**** Extracted entries

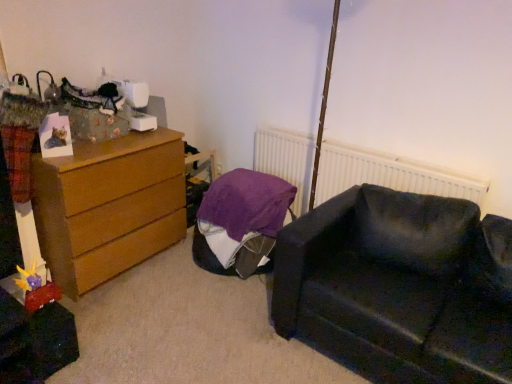
The height and width of the screenshot is (384, 512). Describe the element at coordinates (36, 289) in the screenshot. I see `plush yellow and purple toy at lower left` at that location.

Image resolution: width=512 pixels, height=384 pixels. What are the coordinates of `plush yellow and purple toy at lower left` in the screenshot? It's located at (36, 289).

Could you measure the distance between plush yellow and purple toy at lower left and white textured radiator at upper center?

plush yellow and purple toy at lower left and white textured radiator at upper center are 5.15 feet apart.

Can you confirm if plush yellow and purple toy at lower left is wider than white textured radiator at upper center?

Yes.

Image resolution: width=512 pixels, height=384 pixels. I want to click on toy beneath the white textured radiator at upper center (from a real-world perspective), so click(x=36, y=289).

In the image, is plush yellow and purple toy at lower left positioned in front of or behind white textured radiator at upper center?

plush yellow and purple toy at lower left is in front of white textured radiator at upper center.

Is purple fabric bean bag at center to the left or to the right of wooden chest of drawers at left in the image?

In the image, purple fabric bean bag at center appears on the right side of wooden chest of drawers at left.

Does purple fabric bean bag at center turn towards wooden chest of drawers at left?

No, purple fabric bean bag at center is not turned towards wooden chest of drawers at left.

Is point (212, 234) behind point (139, 151)?

Yes, it is behind point (139, 151).

Are purple fabric bean bag at center and wooden chest of drawers at left far apart?

No, purple fabric bean bag at center is in close proximity to wooden chest of drawers at left.

From the image's perspective, which one is positioned higher, dark fabric couch at lower right or white textured radiator at upper center?

From the image's view, white textured radiator at upper center is above.

Is dark fabric couch at lower right not near white textured radiator at upper center?

No, dark fabric couch at lower right is in close proximity to white textured radiator at upper center.

How many degrees apart are the facing directions of dark fabric couch at lower right and white textured radiator at upper center?

The angular difference between dark fabric couch at lower right and white textured radiator at upper center is 1.44 degrees.

From a real-world perspective, relative to white textured radiator at upper center, is dark fabric couch at lower right vertically above or below?

In terms of real-world spatial position, dark fabric couch at lower right is below white textured radiator at upper center.

This screenshot has height=384, width=512. In the image, there is a wooden chest of drawers at left. Find the location of `radiator above it (from the image's perspective)`. radiator above it (from the image's perspective) is located at coordinates (389, 174).

Which is behind, white textured radiator at upper center or wooden chest of drawers at left?

white textured radiator at upper center is further from the camera.

Is white textured radiator at upper center bigger or smaller than wooden chest of drawers at left?

Considering their sizes, white textured radiator at upper center takes up less space than wooden chest of drawers at left.

Is white textured radiator at upper center oriented towards wooden chest of drawers at left?

Yes.

Does plush yellow and purple toy at lower left contain wooden chest of drawers at left?

That's incorrect, wooden chest of drawers at left is not inside plush yellow and purple toy at lower left.

Is plush yellow and purple toy at lower left smaller than wooden chest of drawers at left?

Yes, plush yellow and purple toy at lower left is smaller than wooden chest of drawers at left.

Locate an element on the screen. The height and width of the screenshot is (384, 512). chest of drawers above the plush yellow and purple toy at lower left (from a real-world perspective) is located at coordinates (x=109, y=206).

Is plush yellow and purple toy at lower left further to camera compared to wooden chest of drawers at left?

No, the depth of plush yellow and purple toy at lower left is less than that of wooden chest of drawers at left.

Is purple fabric bean bag at center to the left or to the right of dark fabric couch at lower right in the image?

purple fabric bean bag at center is positioned on dark fabric couch at lower right's left side.

Considering the positions of objects purple fabric bean bag at center and dark fabric couch at lower right in the image provided, who is in front, purple fabric bean bag at center or dark fabric couch at lower right?

Positioned in front is dark fabric couch at lower right.

Does point (284, 201) come behind point (404, 239)?

Yes, it is.

In terms of height, does purple fabric bean bag at center look taller or shorter compared to dark fabric couch at lower right?

In the image, purple fabric bean bag at center appears to be shorter than dark fabric couch at lower right.

Which of these two, dark fabric couch at lower right or purple fabric bean bag at center, is bigger?

Bigger between the two is dark fabric couch at lower right.

From a real-world perspective, which object rests below the other?

purple fabric bean bag at center.

How many degrees apart are the facing directions of dark fabric couch at lower right and purple fabric bean bag at center?

They differ by 1.04 degrees in their facing directions.

Considering the relative sizes of dark fabric couch at lower right and purple fabric bean bag at center in the image provided, is dark fabric couch at lower right wider than purple fabric bean bag at center?

Yes.

Where is `toy lying on the left of white textured radiator at upper center`? This screenshot has width=512, height=384. toy lying on the left of white textured radiator at upper center is located at coordinates (36, 289).

At what (x,y) coordinates should I click in order to perform the action: click on bean bag chair directly beneath the wooden chest of drawers at left (from a real-world perspective). Please return your answer as a coordinate pair (x, y). Looking at the image, I should click on (242, 219).

From the image, which object appears to be farther from white textured radiator at upper center, wooden chest of drawers at left or purple fabric bean bag at center?

The object further to white textured radiator at upper center is wooden chest of drawers at left.

Based on their spatial positions, is purple fabric bean bag at center or wooden chest of drawers at left closer to white textured radiator at upper center?

Among the two, purple fabric bean bag at center is located nearer to white textured radiator at upper center.

Considering their positions, is white textured radiator at upper center positioned further to plush yellow and purple toy at lower left than wooden chest of drawers at left?

white textured radiator at upper center is positioned further to the anchor plush yellow and purple toy at lower left.

Considering their positions, is dark fabric couch at lower right positioned closer to purple fabric bean bag at center than plush yellow and purple toy at lower left?

Among the two, dark fabric couch at lower right is located nearer to purple fabric bean bag at center.

Considering their positions, is white textured radiator at upper center positioned closer to dark fabric couch at lower right than plush yellow and purple toy at lower left?

white textured radiator at upper center lies closer to dark fabric couch at lower right than the other object.

Estimate the real-world distances between objects in this image. Which object is further from purple fabric bean bag at center, plush yellow and purple toy at lower left or dark fabric couch at lower right?

Based on the image, plush yellow and purple toy at lower left appears to be further to purple fabric bean bag at center.

Which object lies nearer to the anchor point dark fabric couch at lower right, white textured radiator at upper center or wooden chest of drawers at left?

white textured radiator at upper center is positioned closer to the anchor dark fabric couch at lower right.

From the image, which object appears to be nearer to white textured radiator at upper center, plush yellow and purple toy at lower left or dark fabric couch at lower right?

The object closer to white textured radiator at upper center is dark fabric couch at lower right.

Where is `bean bag chair between plush yellow and purple toy at lower left and dark fabric couch at lower right from left to right`? This screenshot has height=384, width=512. bean bag chair between plush yellow and purple toy at lower left and dark fabric couch at lower right from left to right is located at coordinates (242, 219).

Locate an element on the screen. the chest of drawers situated between plush yellow and purple toy at lower left and white textured radiator at upper center from left to right is located at coordinates (109, 206).

This screenshot has width=512, height=384. Find the location of `the chest of drawers situated between plush yellow and purple toy at lower left and dark fabric couch at lower right from left to right`. the chest of drawers situated between plush yellow and purple toy at lower left and dark fabric couch at lower right from left to right is located at coordinates (109, 206).

Where is `radiator situated between wooden chest of drawers at left and dark fabric couch at lower right from left to right`? Image resolution: width=512 pixels, height=384 pixels. radiator situated between wooden chest of drawers at left and dark fabric couch at lower right from left to right is located at coordinates (389, 174).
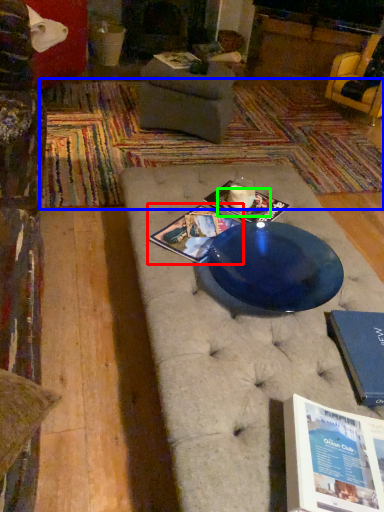
Question: Which object is the closest to the magazine (highlighted by a red box)? Choose among these: mat (highlighted by a blue box) or plate (highlighted by a green box).

Choices:
 (A) mat
 (B) plate

Answer: (B)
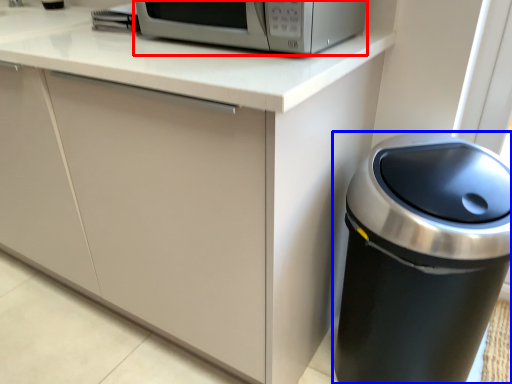
Question: Among these objects, which one is nearest to the camera, home appliance (highlighted by a red box) or waste container (highlighted by a blue box)?

Choices:
 (A) home appliance
 (B) waste container

Answer: (B)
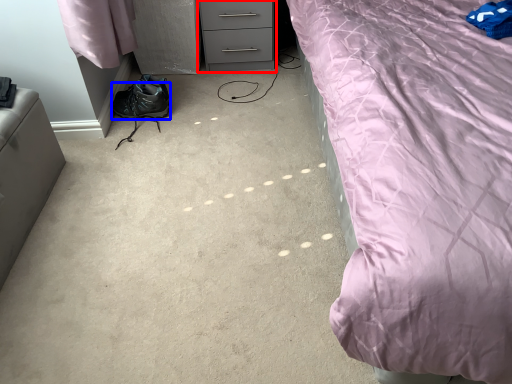
Question: Which of the following is the closest to the observer, chest of drawers (highlighted by a red box) or shoe (highlighted by a blue box)?

Choices:
 (A) chest of drawers
 (B) shoe

Answer: (B)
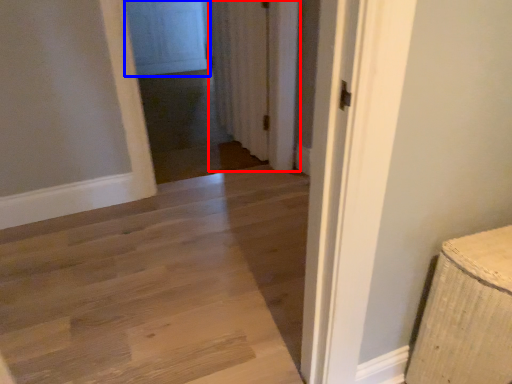
Question: Which object appears closest to the camera in this image, curtain (highlighted by a red box) or screen door (highlighted by a blue box)?

Choices:
 (A) curtain
 (B) screen door

Answer: (A)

********

* _To do_: Reproduce the rows above word for word, starting at the beginning of the rows and going on through the line that contains "plush yellow and purple toy at lower left is in", with that line included. Omit the pictures from your answer.

* _Written solution_:
The height and width of the screenshot is (384, 512). Describe the element at coordinates (36, 289) in the screenshot. I see `plush yellow and purple toy at lower left` at that location.

Image resolution: width=512 pixels, height=384 pixels. What are the coordinates of `plush yellow and purple toy at lower left` in the screenshot? It's located at (36, 289).

Could you measure the distance between plush yellow and purple toy at lower left and white textured radiator at upper center?

plush yellow and purple toy at lower left and white textured radiator at upper center are 5.15 feet apart.

Can you confirm if plush yellow and purple toy at lower left is wider than white textured radiator at upper center?

Yes.

Image resolution: width=512 pixels, height=384 pixels. I want to click on toy beneath the white textured radiator at upper center (from a real-world perspective), so click(x=36, y=289).

In the image, is plush yellow and purple toy at lower left positioned in front of or behind white textured radiator at upper center?

plush yellow and purple toy at lower left is in front of white textured radiator at upper center.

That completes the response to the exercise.